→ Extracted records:
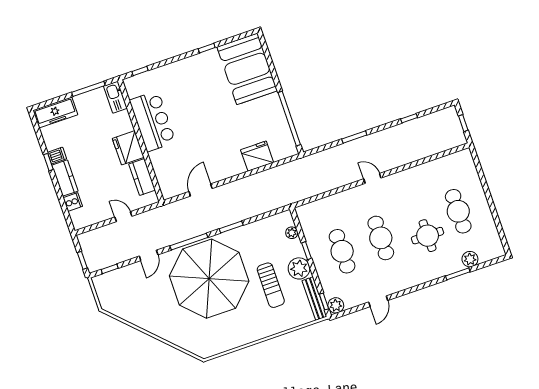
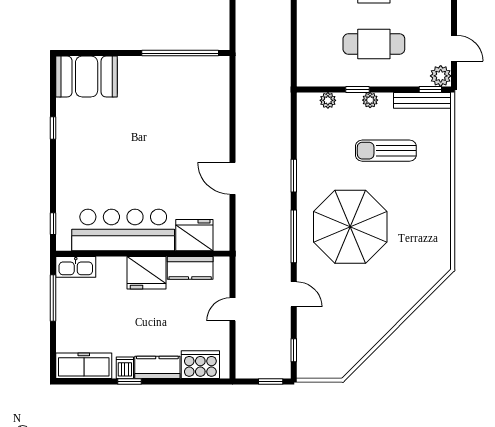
booth: (247, 69) -> (87, 77), width x0.73, depth x0.70
freezer: (55, 112) -> (84, 366), moved, turned -90
bar counter: (153, 121) -> (123, 230), width x1.36
fridge: (257, 156) -> (194, 235), moved, turned 90
door: (201, 190) -> (233, 178), moved
cooker: (73, 202) -> (200, 365), width x1.87, depth x1.31
plant: (299, 268) -> (370, 100), width x0.53, depth x0.53
parasol: (209, 279) -> (350, 227), width x0.73, depth x0.73
sun lounger: (271, 285) -> (386, 151), turned 180
door: (378, 301) -> (454, 48), moved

→ Problem statement: Output exactly, and only, the lines running from the one that contains "cooker: (73, 202)" through the last line of the entries above.

→ Finished task:
cooker: (73, 202) -> (200, 365), width x1.87, depth x1.31
plant: (299, 268) -> (370, 100), width x0.53, depth x0.53
parasol: (209, 279) -> (350, 227), width x0.73, depth x0.73
sun lounger: (271, 285) -> (386, 151), turned 180
door: (378, 301) -> (454, 48), moved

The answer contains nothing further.